Begin at the line containing "orange plate A7" in the data below and go on through the line containing "yellow plate C6:D6", repeating each line exactly; include both ends and no other line.

:: ENTRIES SHOWN ::
[Start of Attachment]

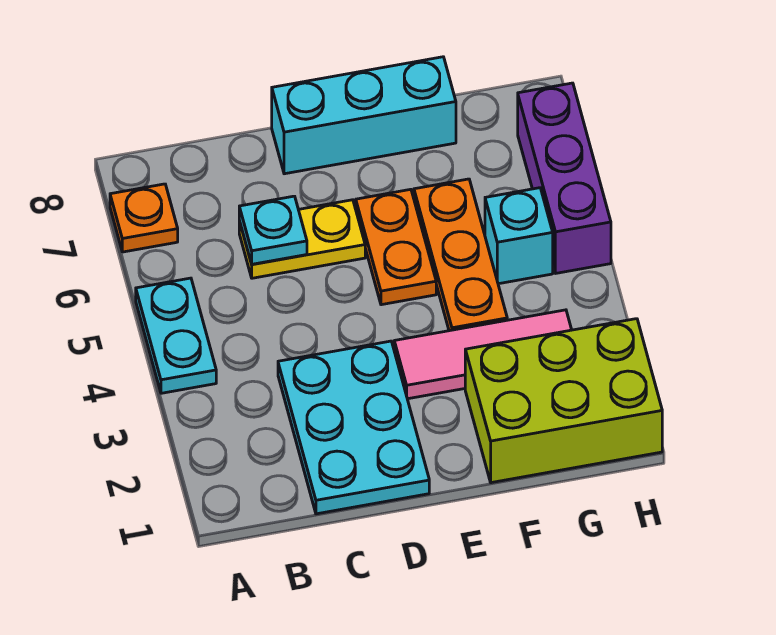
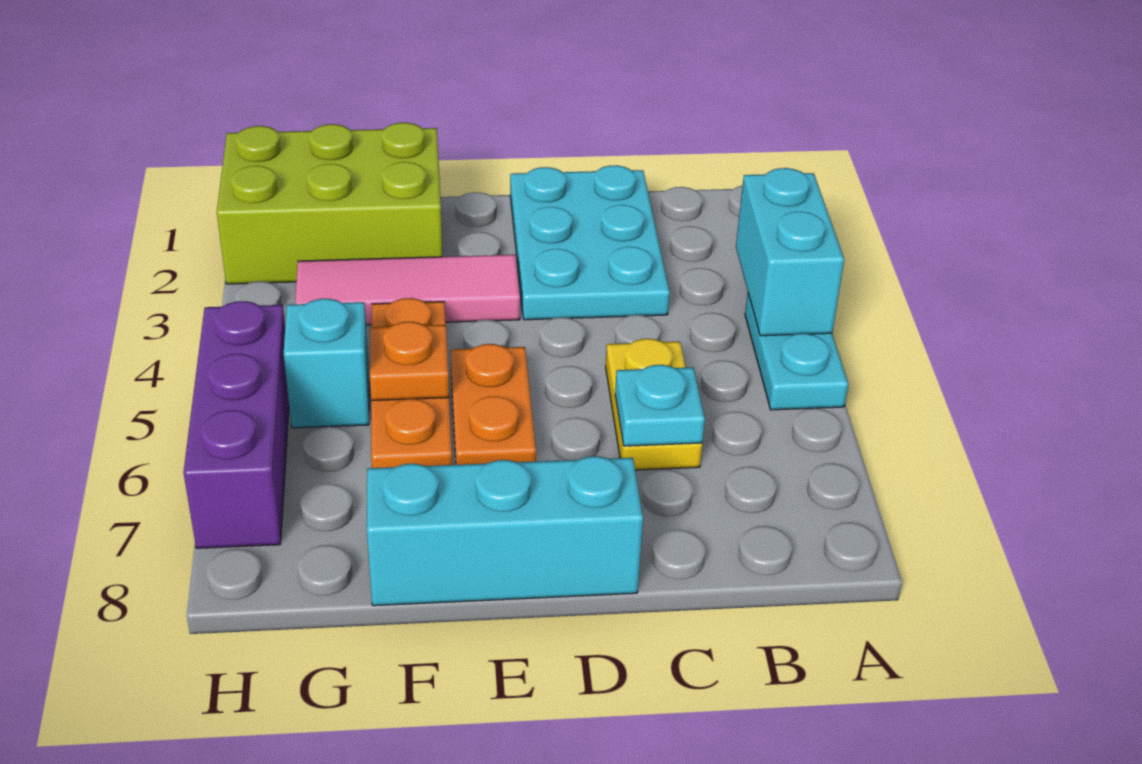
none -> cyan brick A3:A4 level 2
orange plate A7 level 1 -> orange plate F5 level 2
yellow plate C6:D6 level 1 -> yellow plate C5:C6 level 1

[End of Attachment]
[Start of Attachment]

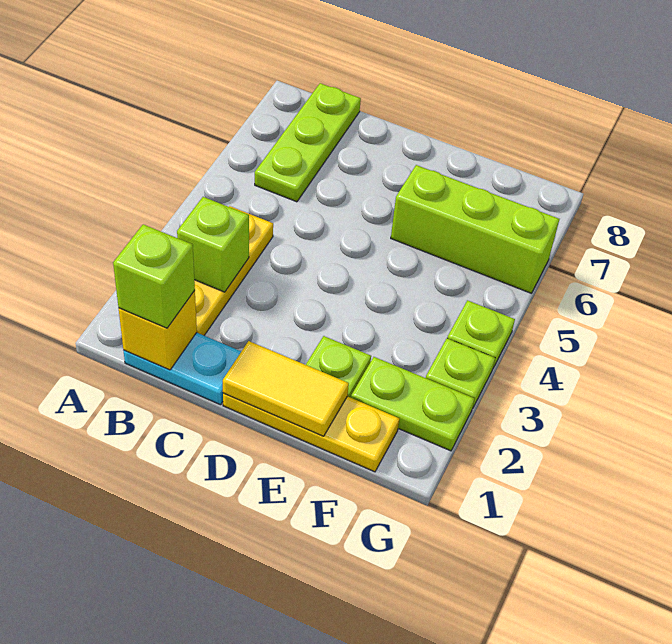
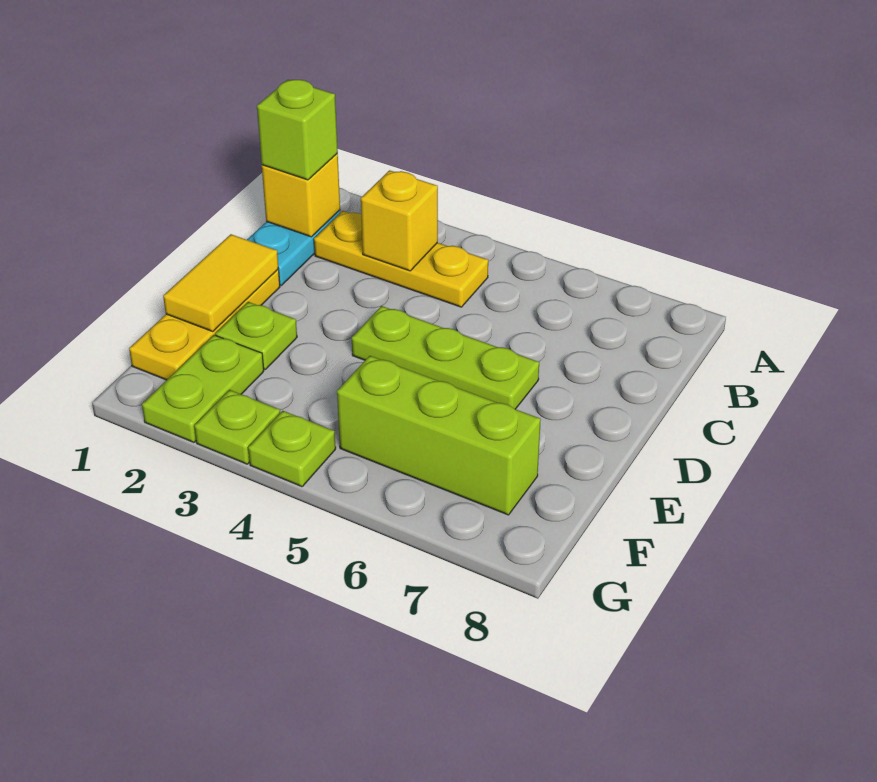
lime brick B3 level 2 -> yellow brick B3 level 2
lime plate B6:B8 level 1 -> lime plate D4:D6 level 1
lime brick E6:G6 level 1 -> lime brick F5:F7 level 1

[End of Attachment]

:: RESULT OF THE TASK ::
orange plate A7 level 1 -> orange plate F5 level 2
yellow plate C6:D6 level 1 -> yellow plate C5:C6 level 1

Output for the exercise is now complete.